=== Data to process ===

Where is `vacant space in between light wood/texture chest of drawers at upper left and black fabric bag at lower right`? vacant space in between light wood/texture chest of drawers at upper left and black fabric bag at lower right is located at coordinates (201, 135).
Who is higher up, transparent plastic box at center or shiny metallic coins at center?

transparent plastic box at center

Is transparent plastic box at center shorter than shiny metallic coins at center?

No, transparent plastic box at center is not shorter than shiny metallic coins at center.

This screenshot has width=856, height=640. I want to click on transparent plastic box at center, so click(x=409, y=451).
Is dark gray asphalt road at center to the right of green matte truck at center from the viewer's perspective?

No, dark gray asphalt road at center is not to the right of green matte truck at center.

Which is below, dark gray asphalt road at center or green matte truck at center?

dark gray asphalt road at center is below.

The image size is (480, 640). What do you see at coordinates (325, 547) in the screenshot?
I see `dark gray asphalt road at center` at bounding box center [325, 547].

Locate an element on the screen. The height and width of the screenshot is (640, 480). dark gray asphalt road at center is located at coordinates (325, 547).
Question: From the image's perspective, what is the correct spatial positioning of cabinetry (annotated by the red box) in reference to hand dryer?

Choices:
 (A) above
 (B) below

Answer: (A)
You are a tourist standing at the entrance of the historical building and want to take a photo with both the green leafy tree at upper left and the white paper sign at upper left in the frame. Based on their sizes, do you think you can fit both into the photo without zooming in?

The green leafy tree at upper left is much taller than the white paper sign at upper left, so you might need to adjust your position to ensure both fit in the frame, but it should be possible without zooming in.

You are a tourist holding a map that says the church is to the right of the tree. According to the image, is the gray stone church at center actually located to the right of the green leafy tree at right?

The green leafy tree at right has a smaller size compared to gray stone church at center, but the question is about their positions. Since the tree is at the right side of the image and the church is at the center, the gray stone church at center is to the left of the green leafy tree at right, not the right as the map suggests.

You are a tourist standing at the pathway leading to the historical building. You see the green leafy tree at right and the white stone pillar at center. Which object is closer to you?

===

Pick out every line of the material containing the word "Which" and copy each one. Capitalization matters.

Which is below, dark gray asphalt road at center or green matte truck at center?
You are a tourist standing at the pathway leading to the historical building. You see the green leafy tree at right and the white stone pillar at center. Which object is closer to you?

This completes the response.